[Collected data]
......
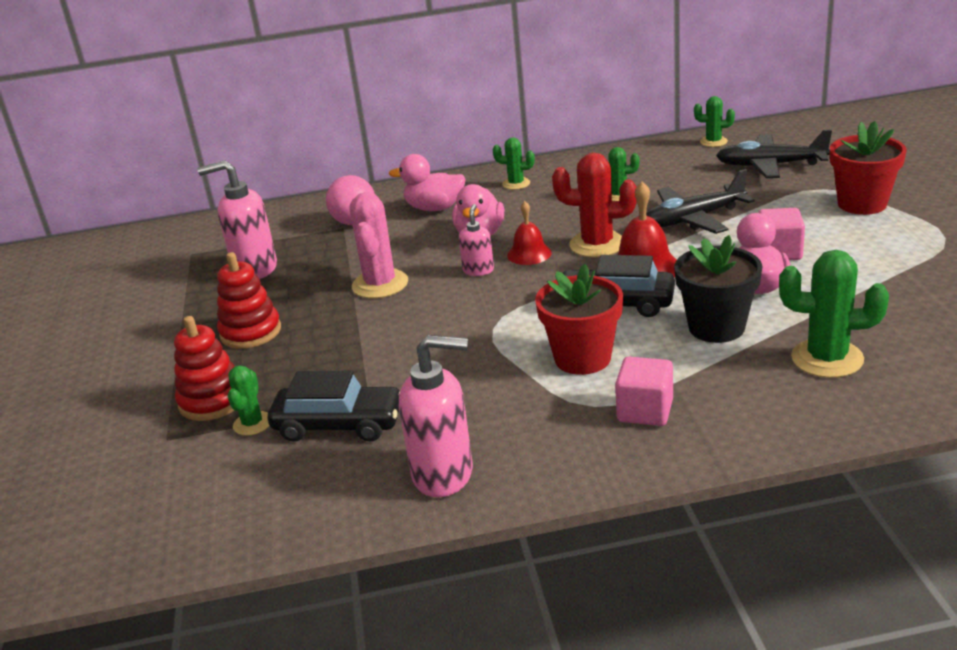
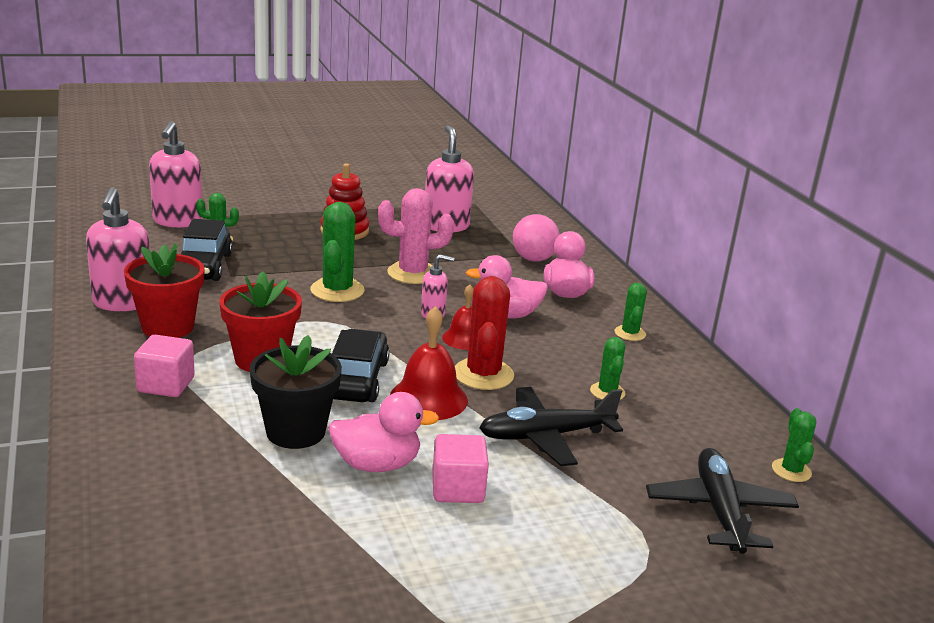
camera: 75 degrees right, 5 degrees down
(175, 468) = (177, 221): none -> pink soap dispenser
(212, 401) = (253, 226): red stacking toy -> none
(692, 219) = (545, 436): black plane -> black plane turned 75 degrees counterclockwise
(827, 358) = (214, 492): green cactus -> green cactus (337, 290)
(862, 204) = (600, 577): red flower pot -> red flower pot (168, 327)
......
Exercise:
Skip the pictures and reproduce all remaining entries exactly.

Written response:
camera: 75 degrees right, 5 degrees down
(175, 468) = (177, 221): none -> pink soap dispenser
(212, 401) = (253, 226): red stacking toy -> none
(692, 219) = (545, 436): black plane -> black plane turned 75 degrees counterclockwise
(827, 358) = (214, 492): green cactus -> green cactus (337, 290)
(862, 204) = (600, 577): red flower pot -> red flower pot (168, 327)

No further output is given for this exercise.